Objective
How many lines of the records contain the string "clef"? Give only the number.

Records from a dataset:
>> START
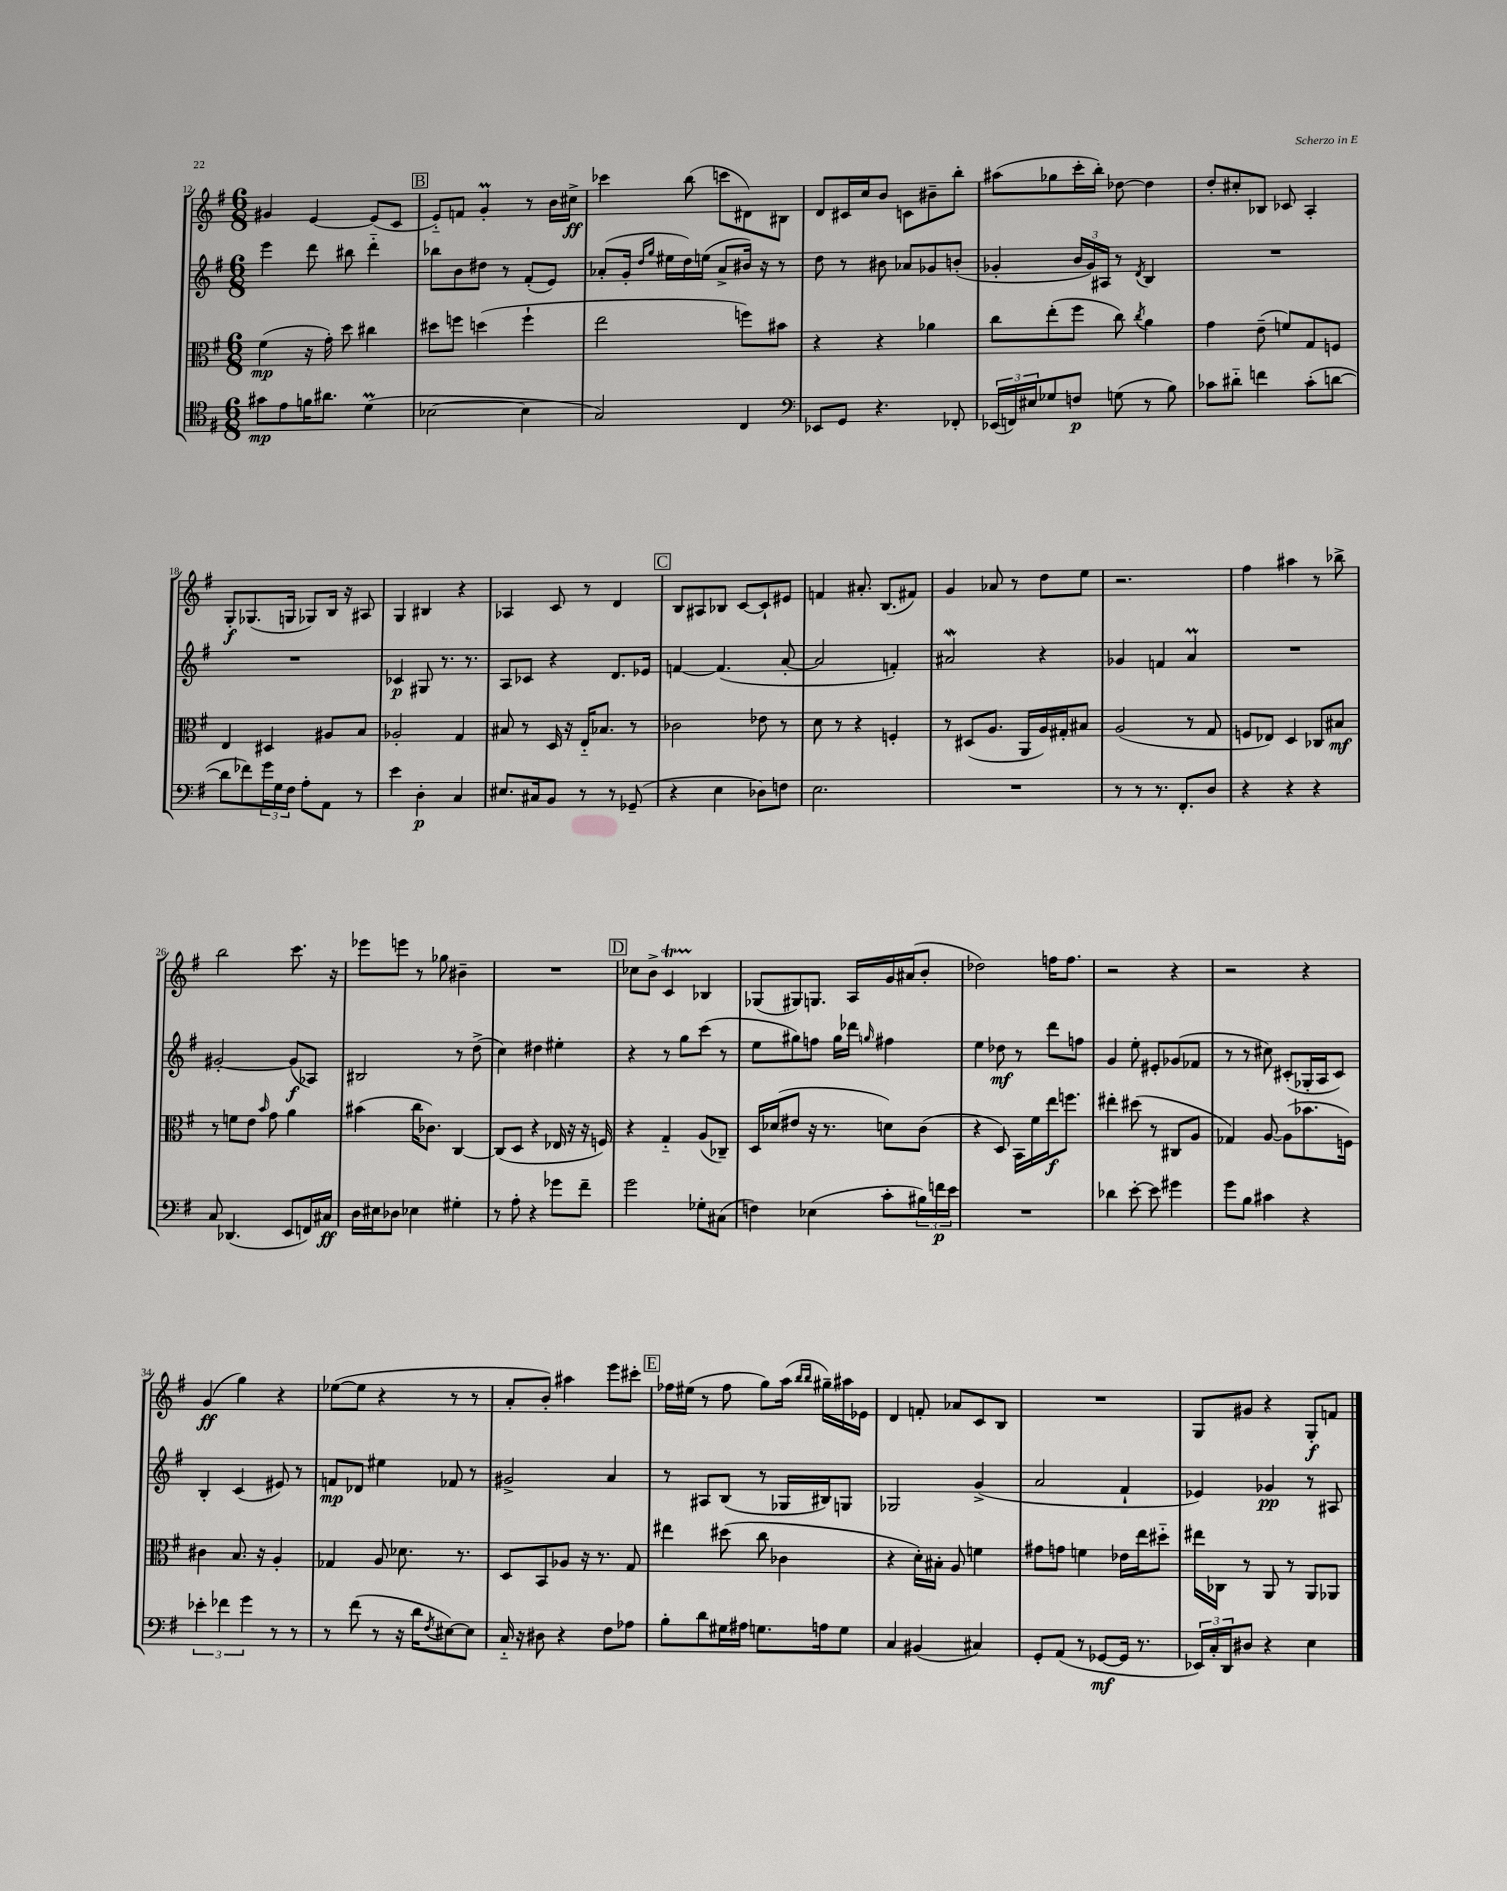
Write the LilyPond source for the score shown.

<<
\new StaffGroup <<
\new Staff = "s0" {
    \clef treble \key g \major \numericTimeSignature \time 6/8
    gis'4 e'4~ e'8( c'8 |
    \mark \markup { \box "B" } e'8-_) f'8 g'4-.\prall r8 b'16 cis''16->\ff |
    ces'''4 b''8( c'''8 dis'8) bis8 |
    d'8 cis'16 c''16 b'8 c'8 bis'8-- b''8-. |
    ais''8( ges''8 c'''16-. b''16-.) des''8~ des''4 |
    d''8-. cis''8-. bes8 ces'8 a4-. |
    g8-.\f ges8.( g16 ges8) b16 r16 ais8 |
    g4 bis4 r4 |
    aes4 c'8 r8 d'4 |
    \mark \markup { \box "C" } b8 ais8 bes8 c'8~ c'8-! eis'8 |
    f'4 ais'8.-. b8.( fis'8) |
    g'4 aes'8 r8 d''8 e''8 |
    r2. |
    fis''4 ais''4 r8 bes''8-> |
    b''2 c'''8. r16 |
    ees'''8 e'''8 r8 ges''8 bis'4-- |
    R2. |
    \mark \markup { \box "D" } ces''8 b'8-> c'4\startTrillSpan bes4\stopTrillSpan |
    ges8( gis8) g8. a16 g'16 ais'16( b'8-. |
    des''2) f''16 f''8. |
    r2 r4 |
    r2 r4 |
    g'4\ff( g''4) r4 |
    ees''8~( ees''8 r4 r8 r8 |
    a'8-. b'8-.) ais''4 e'''8 cis'''8-. |
    \mark \markup { \box "E" } fes''16 eis''16( r8 fes''8 g''8) a''16( \grace { b''16 b''16 } gis''16--) ais''16 ees'16 |
    d'4 f'8-. aes'8 c'8 b8 |
    R2. |
    g8 gis'8 r4 g8-.\f f'8 \bar "|." |
}
\new Staff = "s1" {
    \clef treble \key g \major \numericTimeSignature \time 6/8
    e'''4 d'''8 bis''8 d'''4-_ |
    \mark \markup { \box "B" } bes''8 b'8 dis''8 r8 fis'8-.( e'8) |
    aes'8-.( g'16-. \grace { d''16 g''16 } eis''16 d''16) e''16( aes'8-> bis'16) r16 r8 |
    d''8 r8 bis'8 aes'8 ges'8 b'8-.( |
    ges'4-. \tuplet 3/2 { b'16 ges'16) ais16 } r8 \acciaccatura { d'8 } b4 |
    R2. |
    R2. |
    ces'4\p gis8 r8. r8. |
    a8 ces'8 r4 d'8. ees'16 |
    \mark \markup { \box "C" } f'4~ f'4.( a'8~-. |
    a'2 f'4-.) |
    ais'2\mordent r4 |
    ges'4 f'4 a'4\prall |
    R2. |
    gis'2~-. gis'8\f( aes8) |
    bis2 r8 d''8->( |
    c''4) dis''4 eis''4-. |
    \mark \markup { \box "D" } r4 r8 g''8 c'''8( r8 |
    e''8 gis''8) f''8 gis''16 des'''16 \grace { g''16 } fis''4 |
    e''4 des''8\mf r8 d'''8 f''8 |
    g'4 e''8-. eis'8-. ges'8( fes'8 |
    r8 r8 cis''8) cis'8-.( ges16-. a16 cis'8) |
    b4-. c'4( eis'8) r8 |
    f'8\mp des'8 eis''4 fes'8 r8 |
    gis'2-> a'4 |
    \mark \markup { \box "E" } r8 ais8 b8( r8 ges16 bis16) g8 |
    ges2 g'4->( |
    a'2 fis'4-! |
    ees'4) ges'4\pp r8 ais8 \bar "|." |
}
\new Staff = "s2" {
    \clef alto \key g \major \numericTimeSignature \time 6/8
    fis'4\mp( r16 g'16-.) d''8 cis''4 |
    \mark \markup { \box "B" } dis''8 f''8 d''4( f''4-! |
    e''2 f''8) bis'8 |
    r4 r4 aes'4 |
    c''8 e''8-.( fis''8 c''8) \acciaccatura { c''8 } a'4 |
    g'4 e'8--( f'8) g8 f8 |
    e4 dis4 ais8 b8 |
    aes2-. g4 |
    bis8 r8 d16 r16 e16-_ bes8. r8 |
    \mark \markup { \box "C" } ces'2 ees'8 r8 |
    d'8 r8 r4 f4-. |
    r8 dis8( a8. a,16 a16) gis16-. bis8 |
    a2( r8 g8 |
    f8 ees8) d4 ces8 bis8\mf |
    r8 f'8 e'8 \grace { b'16 } g'8 a'4 |
    bis'4( c''16 ces'8.) c4~ |
    c8( d8 r4 ees16 r16 r16 f16) |
    \mark \markup { \box "D" } r4 g4-_ a8( ces8--) |
    d16 des'16( eis'8 r16 r8. d'8) c'8( |
    r4 d8) b,16 fis'16 e''16\f f''8. |
    eis''4-. dis''8( r8 cis8 a8 |
    ges4) a8~ a8( bes'8. f16) |
    cis'4 b8. r16 a4-. |
    ges4 a8 des'8. r8. |
    d8 b,8 aes8 r16 r8. g8 |
    \mark \markup { \box "E" } eis''4 dis''8( c''8 ces'4 |
    r4 d'16-.) bis16-. a8 f'4 |
    gis'8 g'8 f'4 ees'16 e''16 dis''8-_ |
    eis''16 ces16 r8 a,8 r8 a,8 aes,8 \bar "|." |
}
\new Staff = "s3" {
    \clef tenor \key g \major \numericTimeSignature \time 6/8
    gis'8\mp e'8 f'16 ais'8. d'4\prall( |
    \mark \markup { \box "B" } bes2~ bes4 |
    g2) c4 |
    \clef bass ees,8 g,8 r4. fes,8-. |
    \tuplet 3/2 { ees,16( f,16) eis16 } ges8 f8\p g8( r8 b8) |
    ces'8 dis'8-_ f'4 ces'8-.( d'8~ |
    d'8 fes'8) \tuplet 3/2 { g'16 g16 fis16 } a8-. a,8 r8 |
    e'4 d4-.\p c4 |
    eis8. cis16 b,8 r8 r8 ges,8--( |
    \mark \markup { \box "C" } r4 e4 des8) f8 |
    e2. |
    R2. |
    r8 r8 r8. fis,8.-. d8 |
    r4 r4 r4 |
    c8 des,4.( e,8 f,16) cis16\ff |
    d16 eis16 des8 ees4 gis4-. |
    r8 a8-. r4 ges'8 fis'8-- |
    \mark \markup { \box "D" } g'2 ges8-. cis8( |
    f4) ees4( c'8-. \tuplet 3/2 { bis16) f'16\p e'16 } |
    R2. |
    des'4 e'8~-. e'8 gis'4 |
    g'8 b8 cis'4 r4 |
    \tuplet 3/2 { ees'4-. fes'4 g'4 } r8 r8 |
    r8 fis'8( r8 r16 d'16 \acciaccatura { fis8 } eis8~) eis8 |
    c16-_ r16 dis8 r4 fis8 aes8 |
    \mark \markup { \box "E" } b8-. d'8 gis16 ais16 g8. a16 g8 |
    c4 bis,4( cis4) |
    g,8-. a,8( r8 ges,8~\mf ges,16 r8. |
    \tuplet 3/2 { ees,16) c16-. d,16 } dis8 r4 e4 \bar "|." |
}
>>
>>
\layout { \context { \Score currentBarNumber = #12 } }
>> END
Task response
5